[[ DATA TO EXAMINE open ]]

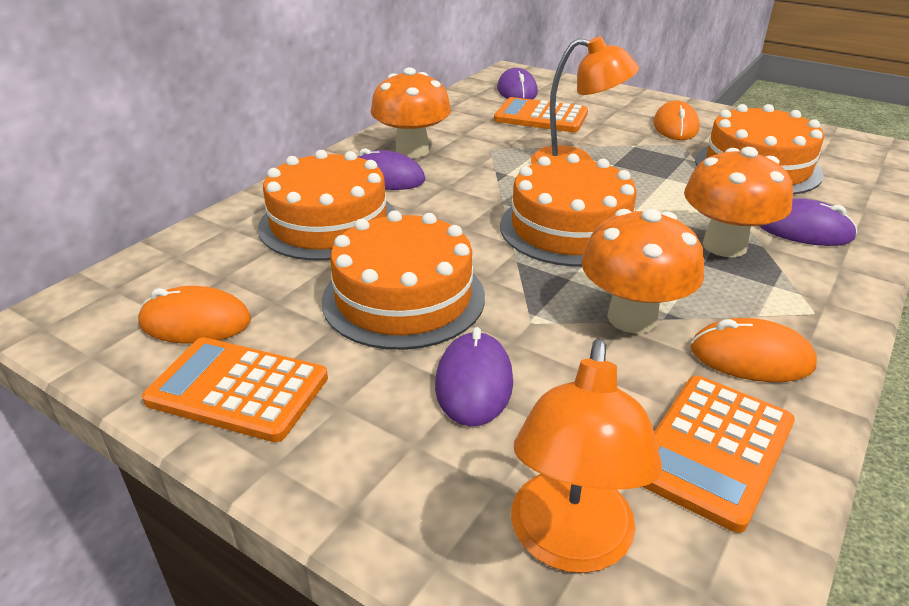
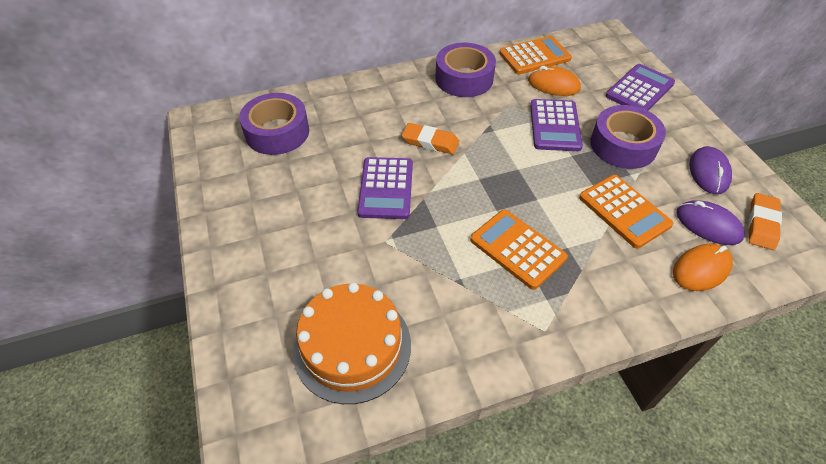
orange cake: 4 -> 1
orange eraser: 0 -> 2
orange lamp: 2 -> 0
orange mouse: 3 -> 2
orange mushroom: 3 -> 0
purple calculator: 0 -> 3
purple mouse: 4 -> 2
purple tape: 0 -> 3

[[ DATA TO EXAMINE closed ]]

**EXERCISE DIRECTIONS**
Transcribe all of the data above verbatim but omit every picture.

**OUTPUT FOR THIS TASK**
orange cake: 4 -> 1
orange eraser: 0 -> 2
orange lamp: 2 -> 0
orange mouse: 3 -> 2
orange mushroom: 3 -> 0
purple calculator: 0 -> 3
purple mouse: 4 -> 2
purple tape: 0 -> 3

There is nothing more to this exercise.